• _Given task_
Format the rows from the start of the records through the line containing "green diamond: moved 2 px left, 1 px up", both ends included, as a Markdown table with a Row column for the row number and an Entry column for the line. Skip any blank lines.

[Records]

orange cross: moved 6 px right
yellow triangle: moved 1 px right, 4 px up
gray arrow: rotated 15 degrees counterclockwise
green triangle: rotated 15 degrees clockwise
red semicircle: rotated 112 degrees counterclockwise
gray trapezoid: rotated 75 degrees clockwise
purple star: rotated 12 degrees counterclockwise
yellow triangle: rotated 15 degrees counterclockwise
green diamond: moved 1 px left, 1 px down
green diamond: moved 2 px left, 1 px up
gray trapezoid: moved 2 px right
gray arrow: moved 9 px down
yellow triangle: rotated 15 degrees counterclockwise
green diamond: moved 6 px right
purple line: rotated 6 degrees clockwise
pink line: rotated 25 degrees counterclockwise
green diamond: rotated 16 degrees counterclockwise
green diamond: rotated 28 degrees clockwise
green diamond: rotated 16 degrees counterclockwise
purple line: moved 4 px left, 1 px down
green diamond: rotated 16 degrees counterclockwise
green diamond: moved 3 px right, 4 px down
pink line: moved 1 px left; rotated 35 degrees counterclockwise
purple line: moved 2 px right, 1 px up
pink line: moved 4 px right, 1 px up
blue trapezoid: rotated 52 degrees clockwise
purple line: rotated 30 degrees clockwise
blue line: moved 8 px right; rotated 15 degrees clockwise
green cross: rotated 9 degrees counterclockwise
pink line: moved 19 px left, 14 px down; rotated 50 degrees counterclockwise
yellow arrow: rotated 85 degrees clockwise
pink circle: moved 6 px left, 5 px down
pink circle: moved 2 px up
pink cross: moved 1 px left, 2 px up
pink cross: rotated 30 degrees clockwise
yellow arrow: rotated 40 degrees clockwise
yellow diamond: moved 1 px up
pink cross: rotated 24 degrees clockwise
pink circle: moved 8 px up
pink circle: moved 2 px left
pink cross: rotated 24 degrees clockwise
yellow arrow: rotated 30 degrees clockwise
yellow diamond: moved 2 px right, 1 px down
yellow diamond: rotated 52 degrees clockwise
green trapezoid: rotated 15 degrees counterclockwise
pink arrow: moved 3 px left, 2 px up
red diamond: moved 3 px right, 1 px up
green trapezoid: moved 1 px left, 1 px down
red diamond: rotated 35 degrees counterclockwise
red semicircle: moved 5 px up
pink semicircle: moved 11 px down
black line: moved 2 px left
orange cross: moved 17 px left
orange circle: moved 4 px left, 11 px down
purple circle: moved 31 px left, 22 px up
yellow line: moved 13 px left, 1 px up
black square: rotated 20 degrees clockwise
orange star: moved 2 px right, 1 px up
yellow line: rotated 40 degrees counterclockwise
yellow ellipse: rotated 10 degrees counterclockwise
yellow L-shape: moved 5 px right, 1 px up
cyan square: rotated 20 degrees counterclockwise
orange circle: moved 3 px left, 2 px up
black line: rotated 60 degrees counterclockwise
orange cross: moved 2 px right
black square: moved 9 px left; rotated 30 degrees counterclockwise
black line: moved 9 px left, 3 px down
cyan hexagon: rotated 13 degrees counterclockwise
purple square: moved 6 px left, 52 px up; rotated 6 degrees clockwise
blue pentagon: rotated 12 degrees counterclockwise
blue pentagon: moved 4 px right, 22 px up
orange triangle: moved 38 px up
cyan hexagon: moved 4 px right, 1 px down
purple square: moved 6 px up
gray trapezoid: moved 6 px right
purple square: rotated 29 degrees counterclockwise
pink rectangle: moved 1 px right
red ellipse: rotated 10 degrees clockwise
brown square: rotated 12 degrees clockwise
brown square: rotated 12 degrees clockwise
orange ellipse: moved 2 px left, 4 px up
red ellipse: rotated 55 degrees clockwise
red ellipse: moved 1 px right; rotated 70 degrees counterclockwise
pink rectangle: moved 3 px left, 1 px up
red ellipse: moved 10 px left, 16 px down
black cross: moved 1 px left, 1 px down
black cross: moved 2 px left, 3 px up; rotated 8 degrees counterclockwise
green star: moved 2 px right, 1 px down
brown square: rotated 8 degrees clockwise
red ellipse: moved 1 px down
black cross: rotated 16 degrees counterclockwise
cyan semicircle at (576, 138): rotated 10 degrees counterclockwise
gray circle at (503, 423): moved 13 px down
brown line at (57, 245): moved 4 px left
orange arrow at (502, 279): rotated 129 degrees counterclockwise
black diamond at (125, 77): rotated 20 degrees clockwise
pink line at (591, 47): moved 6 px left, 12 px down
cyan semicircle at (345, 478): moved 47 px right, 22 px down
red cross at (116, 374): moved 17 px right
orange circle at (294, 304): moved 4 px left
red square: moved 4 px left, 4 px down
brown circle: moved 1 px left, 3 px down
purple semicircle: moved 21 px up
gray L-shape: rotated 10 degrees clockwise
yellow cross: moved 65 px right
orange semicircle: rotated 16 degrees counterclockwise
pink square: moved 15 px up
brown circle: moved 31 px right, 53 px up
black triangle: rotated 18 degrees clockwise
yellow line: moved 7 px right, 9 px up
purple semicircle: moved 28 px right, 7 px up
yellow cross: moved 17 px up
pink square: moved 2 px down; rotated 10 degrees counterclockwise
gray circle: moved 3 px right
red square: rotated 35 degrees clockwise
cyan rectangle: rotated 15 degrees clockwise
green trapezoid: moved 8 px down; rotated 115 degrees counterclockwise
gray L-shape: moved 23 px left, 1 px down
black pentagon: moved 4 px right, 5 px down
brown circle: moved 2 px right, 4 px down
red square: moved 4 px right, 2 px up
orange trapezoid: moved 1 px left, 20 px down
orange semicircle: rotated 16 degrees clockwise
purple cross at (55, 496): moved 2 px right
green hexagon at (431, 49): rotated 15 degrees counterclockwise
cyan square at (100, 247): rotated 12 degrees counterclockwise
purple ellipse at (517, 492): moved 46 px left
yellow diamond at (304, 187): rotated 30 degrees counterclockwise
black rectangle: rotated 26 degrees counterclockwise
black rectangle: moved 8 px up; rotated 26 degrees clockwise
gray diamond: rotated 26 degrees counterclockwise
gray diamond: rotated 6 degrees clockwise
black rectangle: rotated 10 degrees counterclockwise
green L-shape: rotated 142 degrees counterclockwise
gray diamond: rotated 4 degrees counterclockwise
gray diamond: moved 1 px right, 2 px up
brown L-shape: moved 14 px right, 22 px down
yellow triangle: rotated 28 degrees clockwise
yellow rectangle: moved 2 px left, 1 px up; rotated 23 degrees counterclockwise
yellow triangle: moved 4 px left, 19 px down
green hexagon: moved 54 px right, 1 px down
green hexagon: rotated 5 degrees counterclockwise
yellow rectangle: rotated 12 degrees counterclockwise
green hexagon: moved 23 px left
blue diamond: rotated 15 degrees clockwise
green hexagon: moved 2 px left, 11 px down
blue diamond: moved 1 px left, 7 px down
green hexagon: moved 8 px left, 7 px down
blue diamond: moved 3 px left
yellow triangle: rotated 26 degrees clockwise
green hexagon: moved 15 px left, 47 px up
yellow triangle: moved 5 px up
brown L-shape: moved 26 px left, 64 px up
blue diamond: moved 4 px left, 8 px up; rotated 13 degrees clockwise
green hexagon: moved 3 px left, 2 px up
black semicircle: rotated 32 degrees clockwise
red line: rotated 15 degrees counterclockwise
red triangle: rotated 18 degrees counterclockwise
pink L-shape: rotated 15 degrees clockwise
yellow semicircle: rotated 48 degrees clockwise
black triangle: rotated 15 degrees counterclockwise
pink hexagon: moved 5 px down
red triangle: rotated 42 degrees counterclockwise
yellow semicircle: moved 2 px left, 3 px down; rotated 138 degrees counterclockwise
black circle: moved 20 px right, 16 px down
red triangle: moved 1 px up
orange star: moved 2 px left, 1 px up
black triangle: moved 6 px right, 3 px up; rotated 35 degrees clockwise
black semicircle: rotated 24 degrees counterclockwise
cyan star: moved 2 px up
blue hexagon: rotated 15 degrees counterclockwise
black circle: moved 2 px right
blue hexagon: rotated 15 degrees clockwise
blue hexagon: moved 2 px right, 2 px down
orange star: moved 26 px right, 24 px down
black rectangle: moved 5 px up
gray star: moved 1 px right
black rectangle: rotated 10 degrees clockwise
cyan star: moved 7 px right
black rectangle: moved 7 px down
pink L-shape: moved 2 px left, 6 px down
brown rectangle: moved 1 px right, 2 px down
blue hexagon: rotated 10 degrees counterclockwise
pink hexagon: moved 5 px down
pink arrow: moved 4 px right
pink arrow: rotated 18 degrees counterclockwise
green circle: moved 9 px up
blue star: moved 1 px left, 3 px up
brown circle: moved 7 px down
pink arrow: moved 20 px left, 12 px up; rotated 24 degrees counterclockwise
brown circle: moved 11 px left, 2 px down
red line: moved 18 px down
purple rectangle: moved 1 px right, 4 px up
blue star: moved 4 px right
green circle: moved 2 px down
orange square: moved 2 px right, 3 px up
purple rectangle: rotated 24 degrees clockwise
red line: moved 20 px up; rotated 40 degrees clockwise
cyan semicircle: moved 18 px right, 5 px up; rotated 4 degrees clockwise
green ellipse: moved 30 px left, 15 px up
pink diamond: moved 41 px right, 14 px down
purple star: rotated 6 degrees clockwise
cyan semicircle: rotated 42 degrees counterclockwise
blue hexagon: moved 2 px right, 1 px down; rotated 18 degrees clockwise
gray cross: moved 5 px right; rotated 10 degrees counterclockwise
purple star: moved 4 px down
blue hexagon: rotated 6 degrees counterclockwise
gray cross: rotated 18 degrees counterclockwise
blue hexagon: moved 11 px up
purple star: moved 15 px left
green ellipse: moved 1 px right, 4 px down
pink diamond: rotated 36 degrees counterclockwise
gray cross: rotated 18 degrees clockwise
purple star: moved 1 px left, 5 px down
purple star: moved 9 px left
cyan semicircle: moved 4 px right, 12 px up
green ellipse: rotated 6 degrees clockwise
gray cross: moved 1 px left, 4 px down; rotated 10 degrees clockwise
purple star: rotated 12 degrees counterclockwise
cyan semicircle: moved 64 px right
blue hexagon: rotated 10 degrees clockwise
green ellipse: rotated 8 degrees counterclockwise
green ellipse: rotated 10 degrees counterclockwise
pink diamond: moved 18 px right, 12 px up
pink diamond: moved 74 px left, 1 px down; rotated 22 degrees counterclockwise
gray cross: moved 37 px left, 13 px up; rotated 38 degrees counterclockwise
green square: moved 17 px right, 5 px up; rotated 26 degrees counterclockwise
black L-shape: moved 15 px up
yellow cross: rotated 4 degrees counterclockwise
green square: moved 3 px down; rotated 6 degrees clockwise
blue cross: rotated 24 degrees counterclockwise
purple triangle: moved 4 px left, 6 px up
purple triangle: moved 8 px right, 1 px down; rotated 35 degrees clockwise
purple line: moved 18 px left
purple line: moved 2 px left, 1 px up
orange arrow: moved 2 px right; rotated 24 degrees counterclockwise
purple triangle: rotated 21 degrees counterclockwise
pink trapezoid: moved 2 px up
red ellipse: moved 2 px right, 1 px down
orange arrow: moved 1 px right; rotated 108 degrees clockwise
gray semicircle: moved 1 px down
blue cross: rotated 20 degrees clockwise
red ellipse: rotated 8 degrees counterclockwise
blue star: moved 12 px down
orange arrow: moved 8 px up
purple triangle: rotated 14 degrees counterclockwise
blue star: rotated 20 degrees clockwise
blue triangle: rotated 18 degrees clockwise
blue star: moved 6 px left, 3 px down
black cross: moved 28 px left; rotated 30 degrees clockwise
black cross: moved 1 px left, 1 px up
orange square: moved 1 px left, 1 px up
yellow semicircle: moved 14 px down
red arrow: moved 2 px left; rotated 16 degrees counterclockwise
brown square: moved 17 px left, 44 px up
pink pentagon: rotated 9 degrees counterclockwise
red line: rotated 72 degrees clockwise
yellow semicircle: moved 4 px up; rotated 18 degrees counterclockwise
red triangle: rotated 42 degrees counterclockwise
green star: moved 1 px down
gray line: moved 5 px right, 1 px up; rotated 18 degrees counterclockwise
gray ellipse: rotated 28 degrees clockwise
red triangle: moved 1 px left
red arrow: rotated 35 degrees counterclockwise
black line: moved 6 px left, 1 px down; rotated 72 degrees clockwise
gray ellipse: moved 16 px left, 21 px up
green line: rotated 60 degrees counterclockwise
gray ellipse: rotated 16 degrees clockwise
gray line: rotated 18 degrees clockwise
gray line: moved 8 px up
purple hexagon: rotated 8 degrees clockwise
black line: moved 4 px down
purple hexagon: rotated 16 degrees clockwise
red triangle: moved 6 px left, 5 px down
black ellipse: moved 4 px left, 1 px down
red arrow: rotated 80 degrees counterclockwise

• _Finished exercise_
| Row | Entry |
|---|---|
| 1 | orange cross: moved 6 px right |
| 2 | yellow triangle: moved 1 px right, 4 px up |
| 3 | gray arrow: rotated 15 degrees counterclockwise |
| 4 | green triangle: rotated 15 degrees clockwise |
| 5 | red semicircle: rotated 112 degrees counterclockwise |
| 6 | gray trapezoid: rotated 75 degrees clockwise |
| 7 | purple star: rotated 12 degrees counterclockwise |
| 8 | yellow triangle: rotated 15 degrees counterclockwise |
| 9 | green diamond: moved 1 px left, 1 px down |
| 10 | green diamond: moved 2 px left, 1 px up |